**Source information:**
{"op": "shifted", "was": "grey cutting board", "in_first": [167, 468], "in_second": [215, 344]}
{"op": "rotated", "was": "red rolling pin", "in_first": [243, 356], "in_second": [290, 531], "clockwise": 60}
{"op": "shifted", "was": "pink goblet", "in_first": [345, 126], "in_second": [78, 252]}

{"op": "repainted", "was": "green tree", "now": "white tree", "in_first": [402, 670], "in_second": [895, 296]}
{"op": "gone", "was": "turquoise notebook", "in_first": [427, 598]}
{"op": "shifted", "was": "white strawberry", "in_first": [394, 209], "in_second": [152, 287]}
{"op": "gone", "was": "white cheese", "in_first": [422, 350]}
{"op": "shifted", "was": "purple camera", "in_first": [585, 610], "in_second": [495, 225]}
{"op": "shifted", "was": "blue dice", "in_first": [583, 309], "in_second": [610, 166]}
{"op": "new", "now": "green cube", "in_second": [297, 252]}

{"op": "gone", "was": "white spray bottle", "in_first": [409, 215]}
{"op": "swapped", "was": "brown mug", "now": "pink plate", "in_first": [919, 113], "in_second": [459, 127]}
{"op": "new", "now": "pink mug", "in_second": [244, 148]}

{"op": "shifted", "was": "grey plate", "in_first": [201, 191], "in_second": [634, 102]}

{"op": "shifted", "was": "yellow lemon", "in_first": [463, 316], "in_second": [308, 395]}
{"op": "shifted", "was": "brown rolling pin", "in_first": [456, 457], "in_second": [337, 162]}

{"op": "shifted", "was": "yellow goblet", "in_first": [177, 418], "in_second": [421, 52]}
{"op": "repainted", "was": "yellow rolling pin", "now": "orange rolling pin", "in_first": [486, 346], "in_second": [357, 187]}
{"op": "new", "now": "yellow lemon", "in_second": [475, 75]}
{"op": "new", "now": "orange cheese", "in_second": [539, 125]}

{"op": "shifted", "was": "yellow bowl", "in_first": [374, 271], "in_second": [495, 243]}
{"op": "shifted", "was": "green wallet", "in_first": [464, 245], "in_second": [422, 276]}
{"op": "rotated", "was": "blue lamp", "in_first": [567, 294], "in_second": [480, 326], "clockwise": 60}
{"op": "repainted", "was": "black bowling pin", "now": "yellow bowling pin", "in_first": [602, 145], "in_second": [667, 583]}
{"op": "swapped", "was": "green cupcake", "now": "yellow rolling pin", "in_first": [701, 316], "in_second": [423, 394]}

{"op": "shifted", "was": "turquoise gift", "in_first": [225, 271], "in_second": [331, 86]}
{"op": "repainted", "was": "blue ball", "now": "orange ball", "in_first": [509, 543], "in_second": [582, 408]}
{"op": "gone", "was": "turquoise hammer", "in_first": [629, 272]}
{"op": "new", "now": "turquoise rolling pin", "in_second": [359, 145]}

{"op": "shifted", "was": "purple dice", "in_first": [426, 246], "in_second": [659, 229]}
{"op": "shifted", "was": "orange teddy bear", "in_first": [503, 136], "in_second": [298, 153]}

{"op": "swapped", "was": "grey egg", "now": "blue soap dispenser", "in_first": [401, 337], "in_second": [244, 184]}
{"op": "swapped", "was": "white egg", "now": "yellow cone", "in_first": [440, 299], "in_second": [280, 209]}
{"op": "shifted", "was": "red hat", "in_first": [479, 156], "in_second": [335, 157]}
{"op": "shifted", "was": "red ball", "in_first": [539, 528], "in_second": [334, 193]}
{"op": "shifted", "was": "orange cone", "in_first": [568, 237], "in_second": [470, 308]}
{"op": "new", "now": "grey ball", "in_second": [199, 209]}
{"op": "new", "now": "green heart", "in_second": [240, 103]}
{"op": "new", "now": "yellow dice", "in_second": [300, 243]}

**Work instructions:** Retype each line above exactly as written.

**Task solution:**
{"op": "shifted", "was": "grey cutting board", "in_first": [167, 468], "in_second": [215, 344]}
{"op": "rotated", "was": "red rolling pin", "in_first": [243, 356], "in_second": [290, 531], "clockwise": 60}
{"op": "shifted", "was": "pink goblet", "in_first": [345, 126], "in_second": [78, 252]}

{"op": "repainted", "was": "green tree", "now": "white tree", "in_first": [402, 670], "in_second": [895, 296]}
{"op": "gone", "was": "turquoise notebook", "in_first": [427, 598]}
{"op": "shifted", "was": "white strawberry", "in_first": [394, 209], "in_second": [152, 287]}
{"op": "gone", "was": "white cheese", "in_first": [422, 350]}
{"op": "shifted", "was": "purple camera", "in_first": [585, 610], "in_second": [495, 225]}
{"op": "shifted", "was": "blue dice", "in_first": [583, 309], "in_second": [610, 166]}
{"op": "new", "now": "green cube", "in_second": [297, 252]}

{"op": "gone", "was": "white spray bottle", "in_first": [409, 215]}
{"op": "swapped", "was": "brown mug", "now": "pink plate", "in_first": [919, 113], "in_second": [459, 127]}
{"op": "new", "now": "pink mug", "in_second": [244, 148]}

{"op": "shifted", "was": "grey plate", "in_first": [201, 191], "in_second": [634, 102]}

{"op": "shifted", "was": "yellow lemon", "in_first": [463, 316], "in_second": [308, 395]}
{"op": "shifted", "was": "brown rolling pin", "in_first": [456, 457], "in_second": [337, 162]}

{"op": "shifted", "was": "yellow goblet", "in_first": [177, 418], "in_second": [421, 52]}
{"op": "repainted", "was": "yellow rolling pin", "now": "orange rolling pin", "in_first": [486, 346], "in_second": [357, 187]}
{"op": "new", "now": "yellow lemon", "in_second": [475, 75]}
{"op": "new", "now": "orange cheese", "in_second": [539, 125]}

{"op": "shifted", "was": "yellow bowl", "in_first": [374, 271], "in_second": [495, 243]}
{"op": "shifted", "was": "green wallet", "in_first": [464, 245], "in_second": [422, 276]}
{"op": "rotated", "was": "blue lamp", "in_first": [567, 294], "in_second": [480, 326], "clockwise": 60}
{"op": "repainted", "was": "black bowling pin", "now": "yellow bowling pin", "in_first": [602, 145], "in_second": [667, 583]}
{"op": "swapped", "was": "green cupcake", "now": "yellow rolling pin", "in_first": [701, 316], "in_second": [423, 394]}

{"op": "shifted", "was": "turquoise gift", "in_first": [225, 271], "in_second": [331, 86]}
{"op": "repainted", "was": "blue ball", "now": "orange ball", "in_first": [509, 543], "in_second": [582, 408]}
{"op": "gone", "was": "turquoise hammer", "in_first": [629, 272]}
{"op": "new", "now": "turquoise rolling pin", "in_second": [359, 145]}

{"op": "shifted", "was": "purple dice", "in_first": [426, 246], "in_second": [659, 229]}
{"op": "shifted", "was": "orange teddy bear", "in_first": [503, 136], "in_second": [298, 153]}

{"op": "swapped", "was": "grey egg", "now": "blue soap dispenser", "in_first": [401, 337], "in_second": [244, 184]}
{"op": "swapped", "was": "white egg", "now": "yellow cone", "in_first": [440, 299], "in_second": [280, 209]}
{"op": "shifted", "was": "red hat", "in_first": [479, 156], "in_second": [335, 157]}
{"op": "shifted", "was": "red ball", "in_first": [539, 528], "in_second": [334, 193]}
{"op": "shifted", "was": "orange cone", "in_first": [568, 237], "in_second": [470, 308]}
{"op": "new", "now": "grey ball", "in_second": [199, 209]}
{"op": "new", "now": "green heart", "in_second": [240, 103]}
{"op": "new", "now": "yellow dice", "in_second": [300, 243]}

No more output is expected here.